(Content revision data)
--

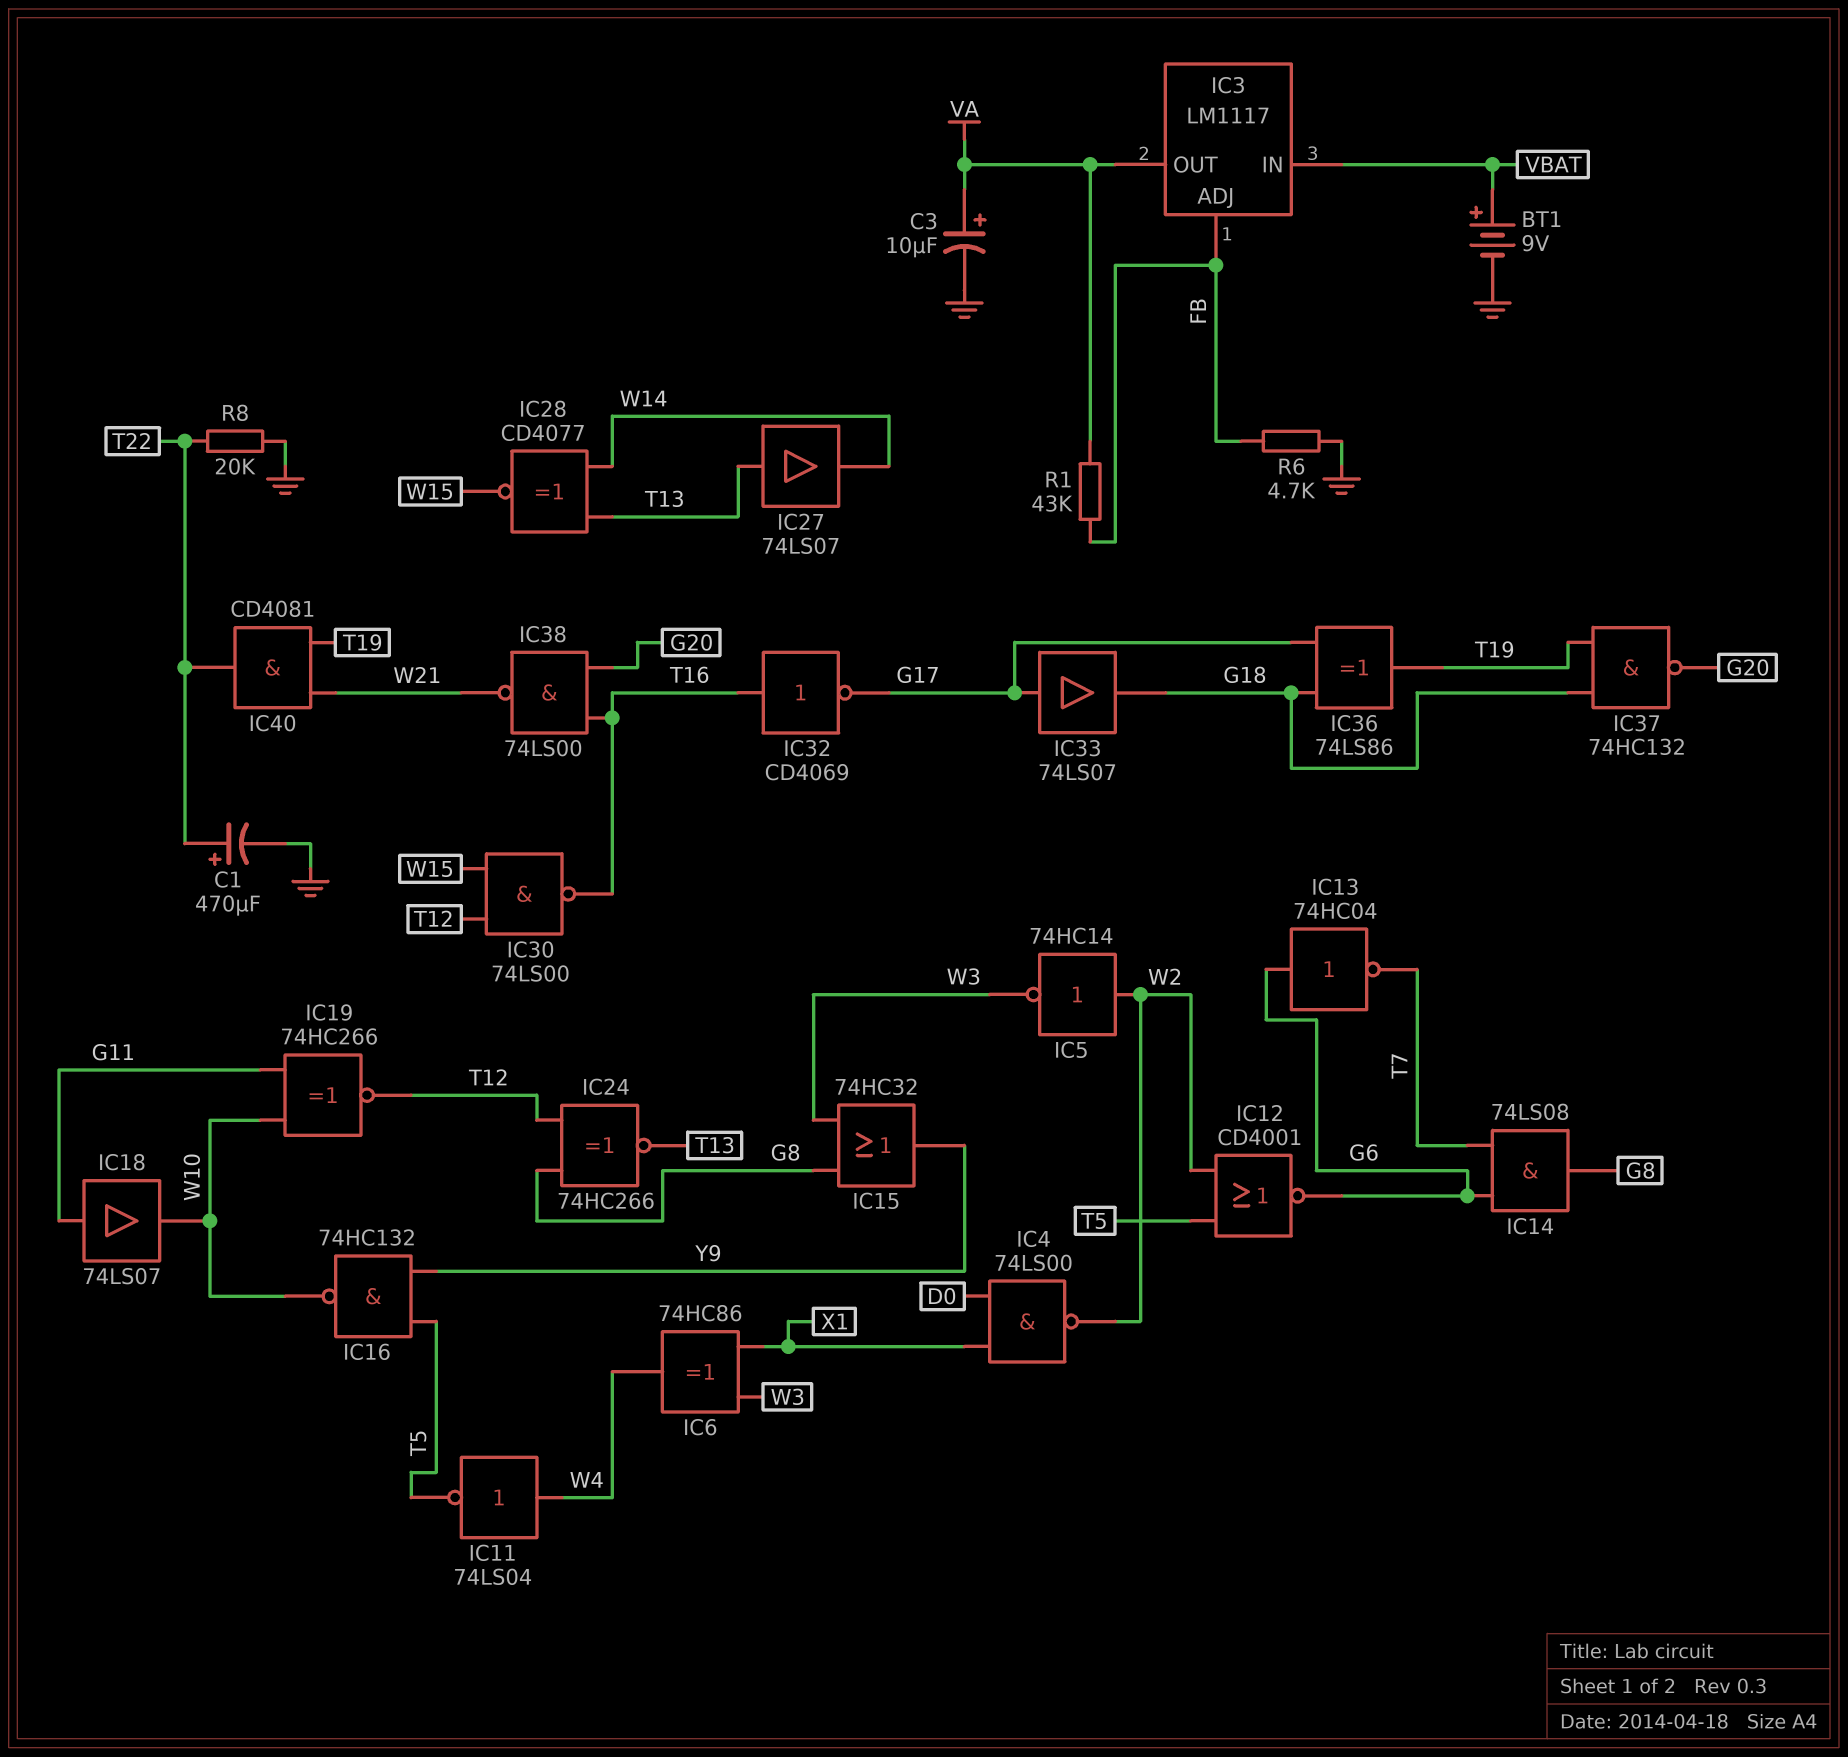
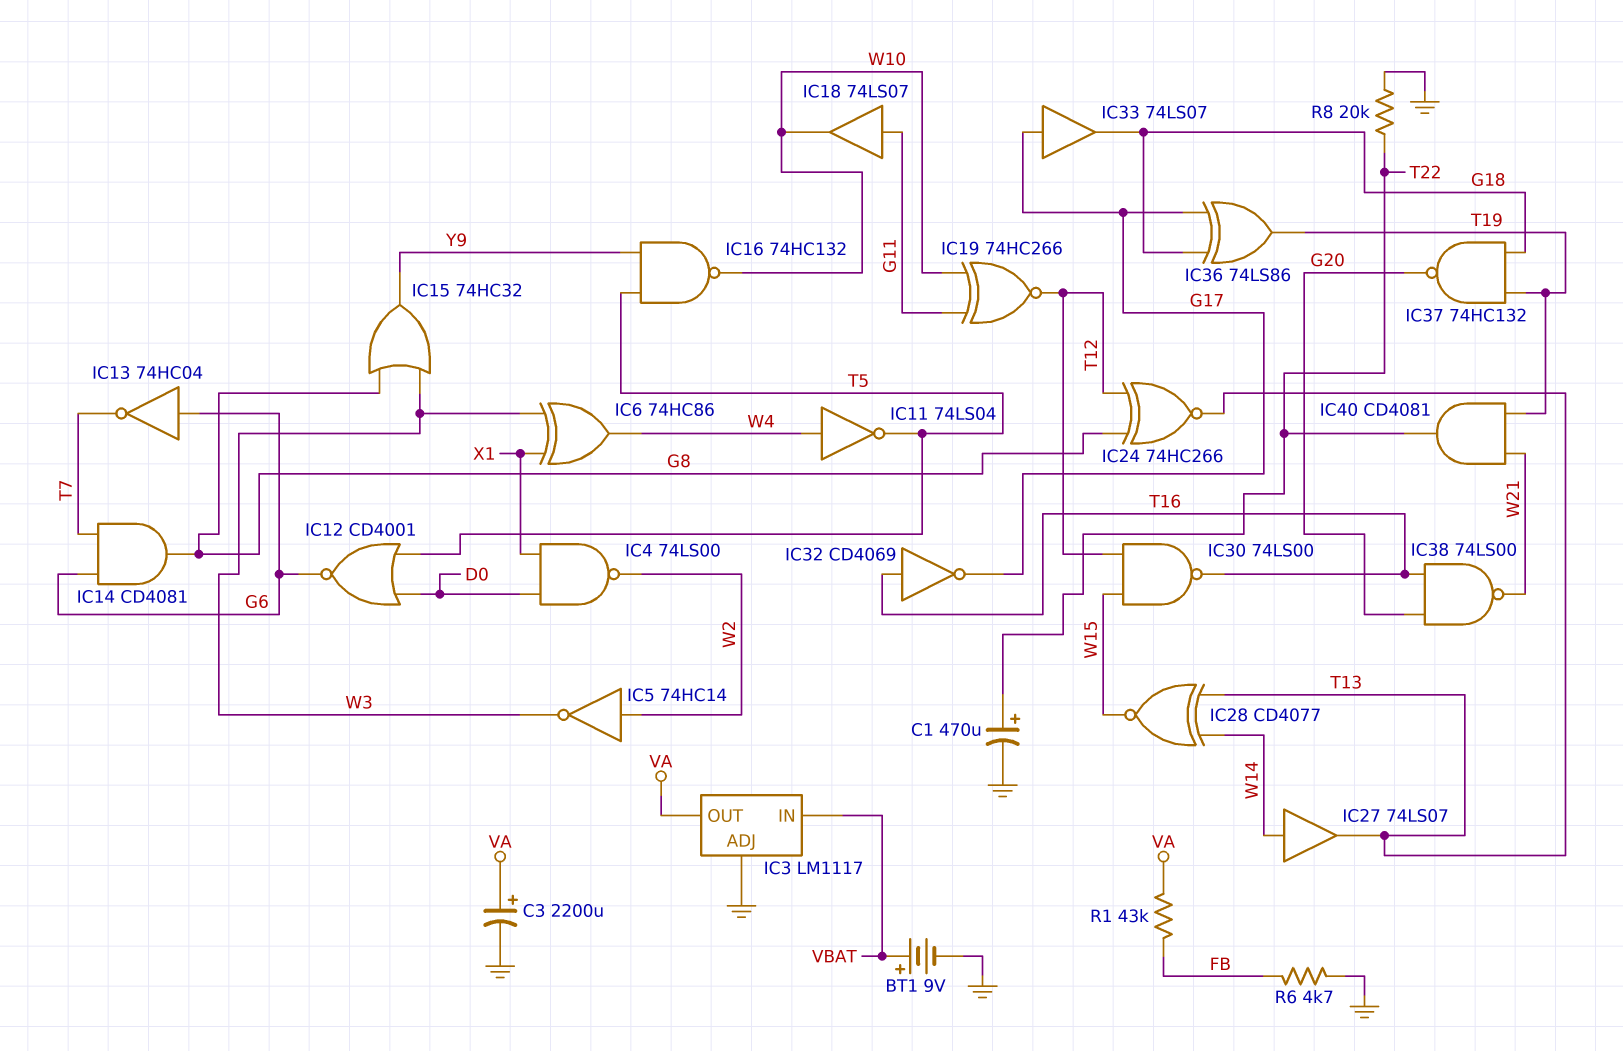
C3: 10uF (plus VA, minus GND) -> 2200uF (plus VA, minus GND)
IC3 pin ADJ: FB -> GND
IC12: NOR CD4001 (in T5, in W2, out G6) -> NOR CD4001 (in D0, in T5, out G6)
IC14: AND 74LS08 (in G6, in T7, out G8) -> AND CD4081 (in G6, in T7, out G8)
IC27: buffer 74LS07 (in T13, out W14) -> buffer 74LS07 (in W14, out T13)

--

The task: Your copy should hold all the data word for word. It should hold no pictures.

Result of the exercise:
C3: 10uF (plus VA, minus GND) -> 2200uF (plus VA, minus GND)
IC3 pin ADJ: FB -> GND
IC12: NOR CD4001 (in T5, in W2, out G6) -> NOR CD4001 (in D0, in T5, out G6)
IC14: AND 74LS08 (in G6, in T7, out G8) -> AND CD4081 (in G6, in T7, out G8)
IC27: buffer 74LS07 (in T13, out W14) -> buffer 74LS07 (in W14, out T13)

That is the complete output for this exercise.